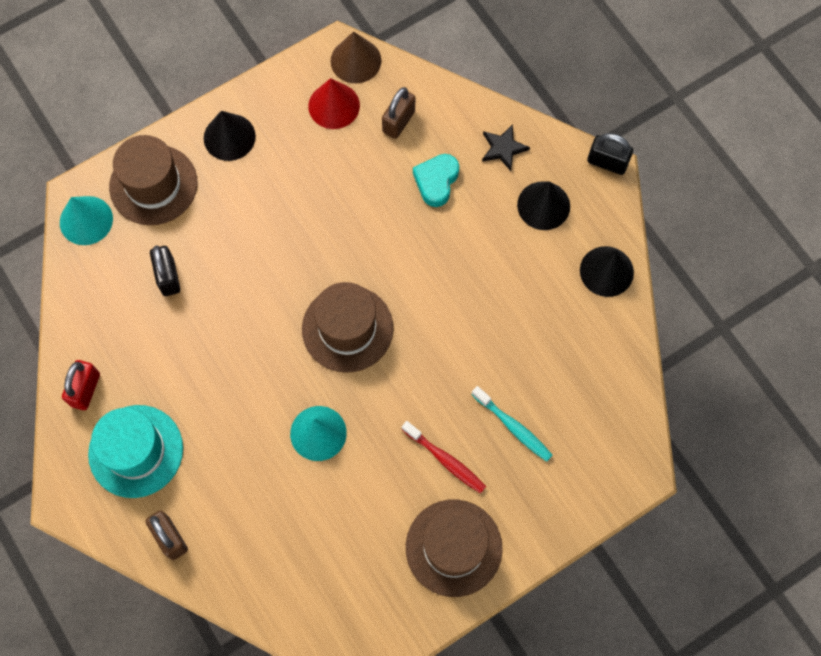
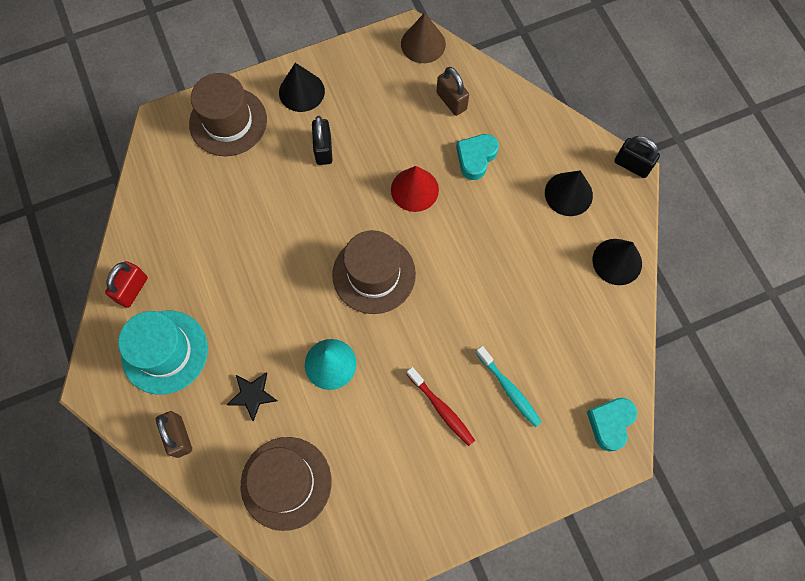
camera: 10 degrees right, 0 degrees up
(86, 220) = (164, 143): turquoise cone -> none
(168, 277) = (225, 203): black padlock -> black padlock (323, 149)
(334, 105) = (397, 79): red cone -> red cone (414, 189)
(398, 121) = (451, 101): brown padlock -> brown padlock turned 75 degrees counterclockwise
(453, 547) = (435, 492): brown hat -> brown hat (286, 483)
(503, 148) = (540, 138): black star -> black star (252, 395)
(624, 444) = (610, 423): none -> turquoise heart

=====

:: WHAT TO WORK ON ::
Repeat the entries exactly, pictures left out.

:: EXPECTED OUTPUT ::
camera: 10 degrees right, 0 degrees up
(86, 220) = (164, 143): turquoise cone -> none
(168, 277) = (225, 203): black padlock -> black padlock (323, 149)
(334, 105) = (397, 79): red cone -> red cone (414, 189)
(398, 121) = (451, 101): brown padlock -> brown padlock turned 75 degrees counterclockwise
(453, 547) = (435, 492): brown hat -> brown hat (286, 483)
(503, 148) = (540, 138): black star -> black star (252, 395)
(624, 444) = (610, 423): none -> turquoise heart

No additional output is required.